[[ Records provided, beginning ]]

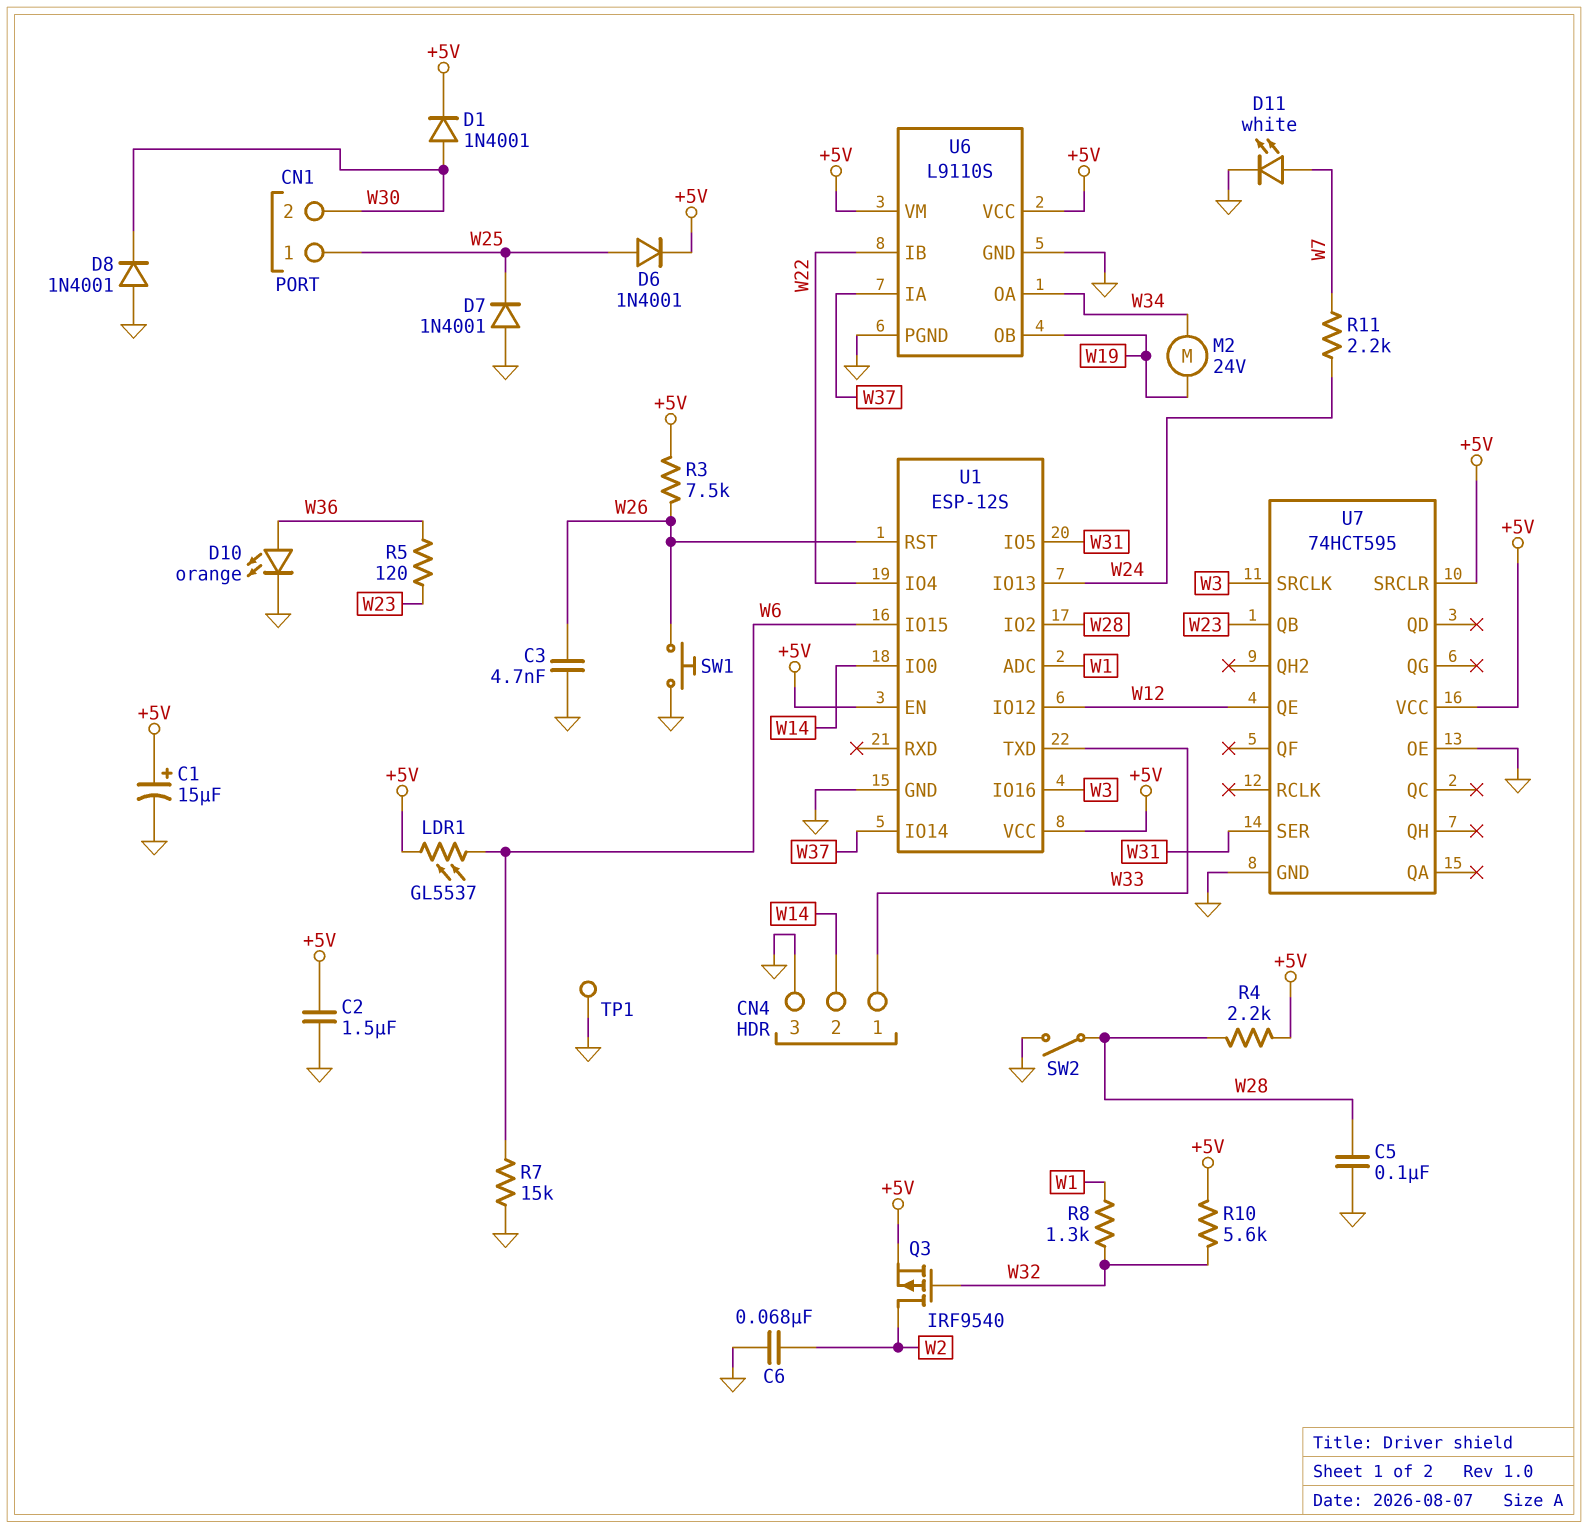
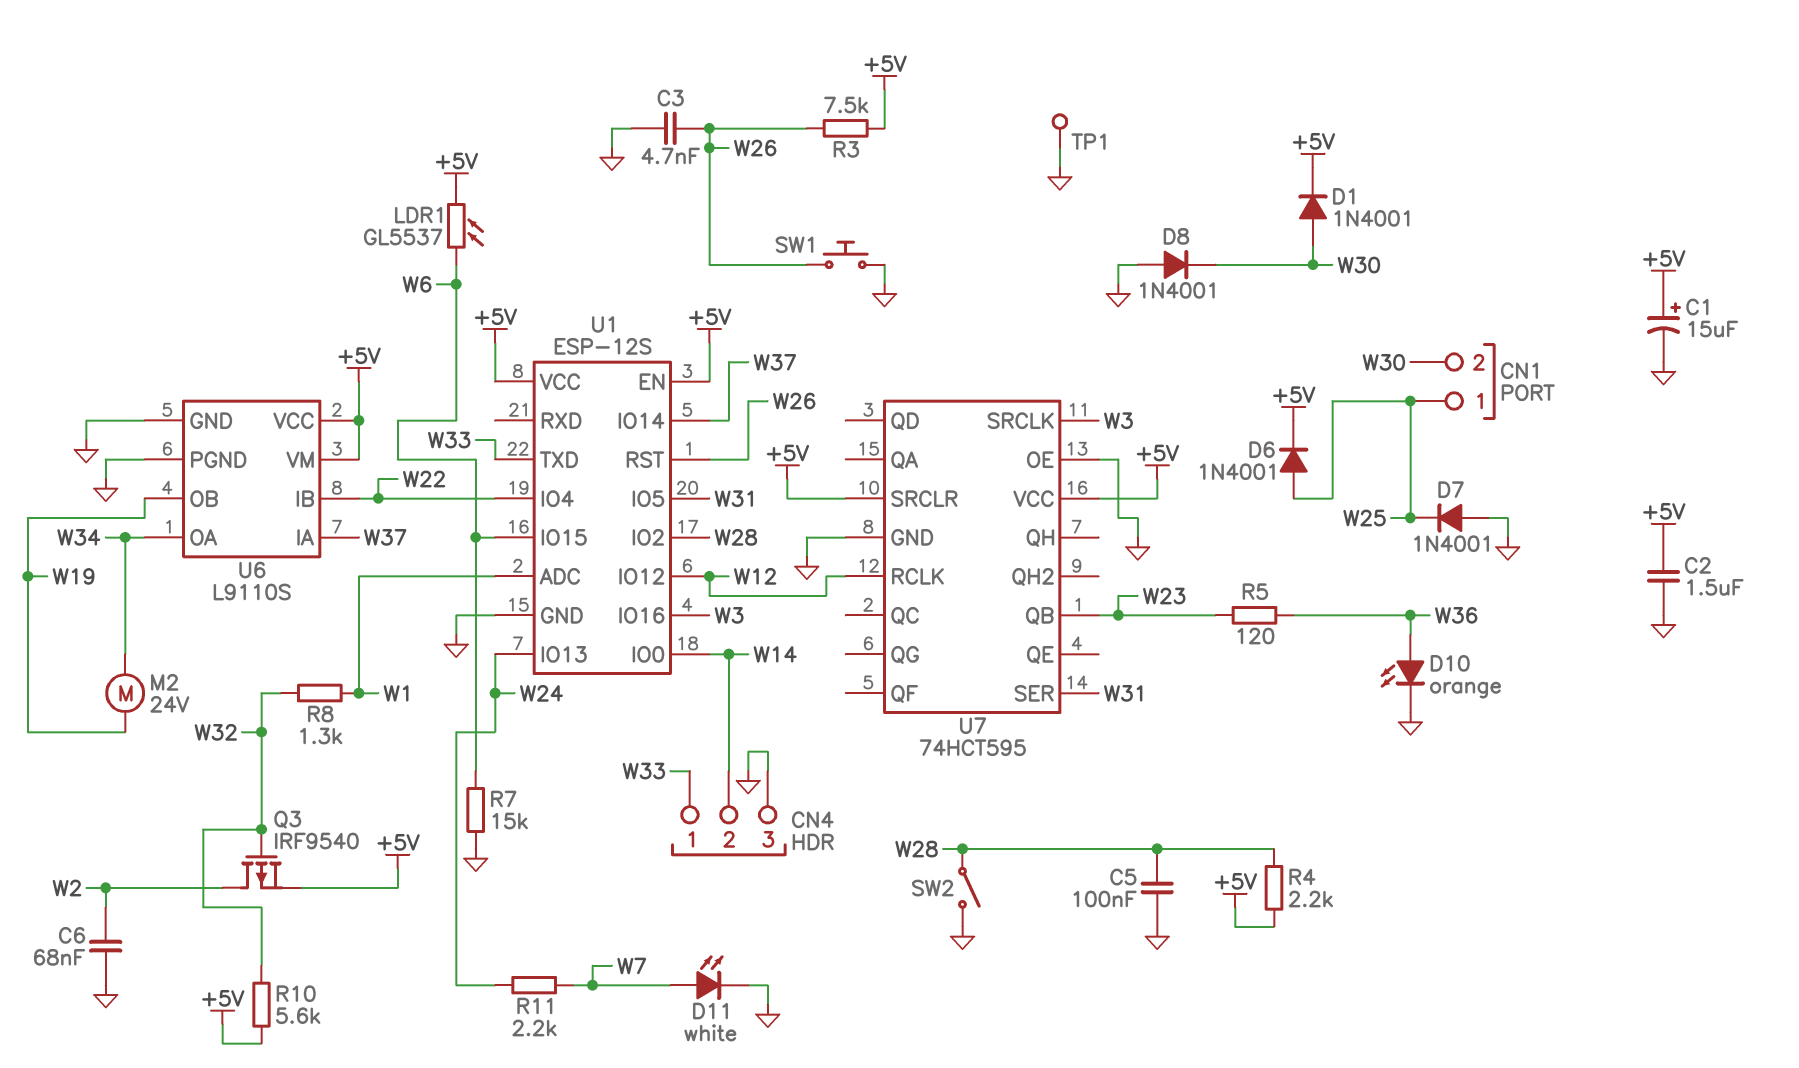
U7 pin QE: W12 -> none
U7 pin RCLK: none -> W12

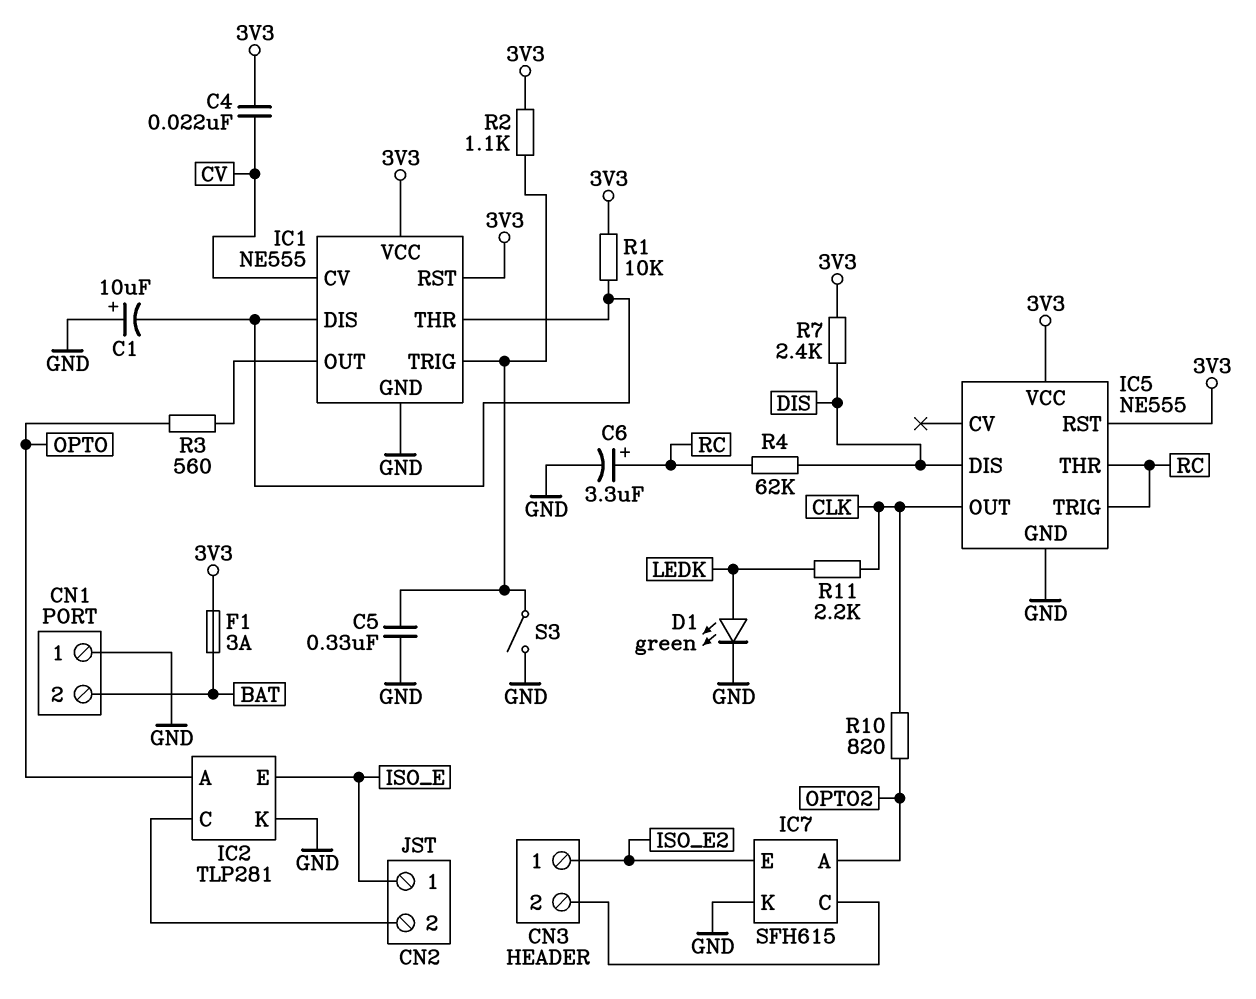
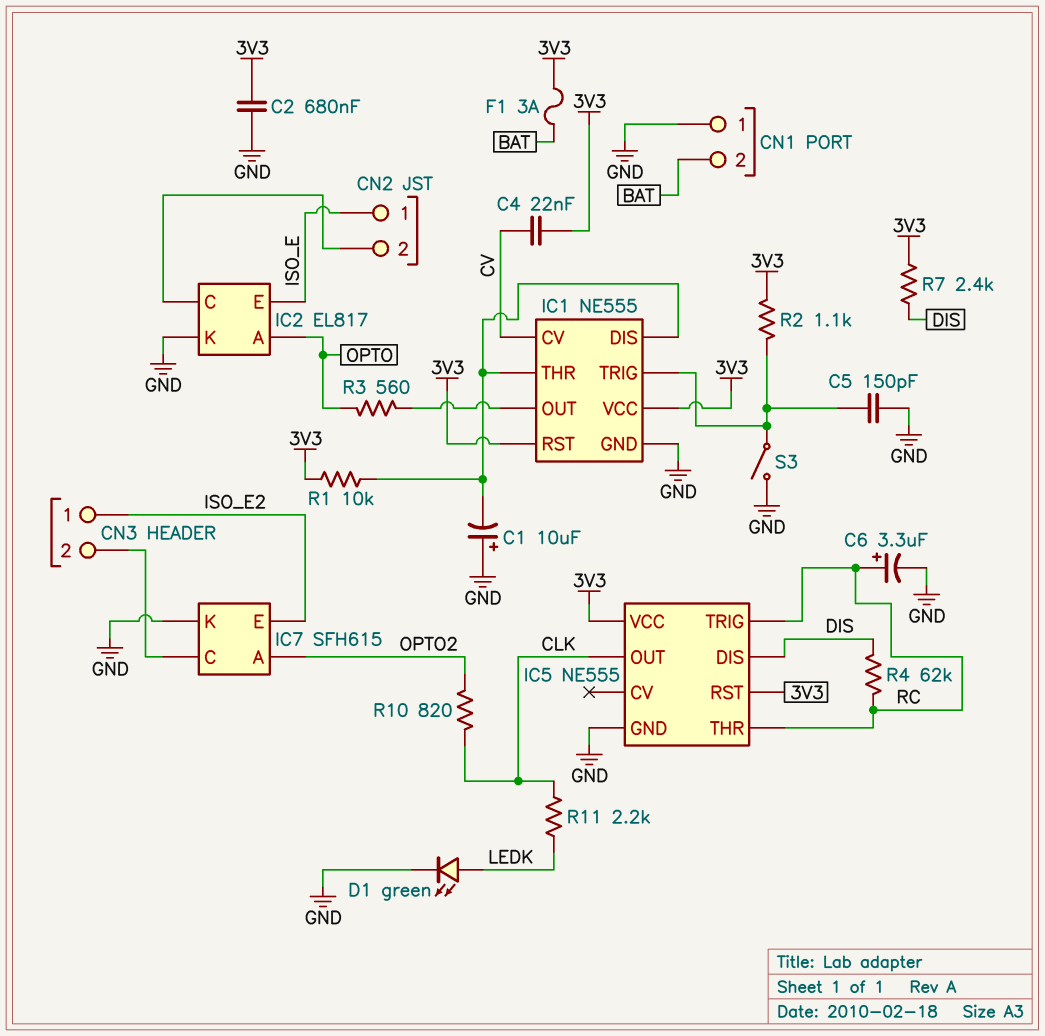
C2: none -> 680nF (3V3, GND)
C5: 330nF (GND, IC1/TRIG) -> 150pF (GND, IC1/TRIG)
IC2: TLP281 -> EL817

[[ Records provided, end ]]

_What is being asked_. The records above must be output exactly, except for the pictures.

_Finished exercise_.
U7 pin QE: W12 -> none
U7 pin RCLK: none -> W12

C2: none -> 680nF (3V3, GND)
C5: 330nF (GND, IC1/TRIG) -> 150pF (GND, IC1/TRIG)
IC2: TLP281 -> EL817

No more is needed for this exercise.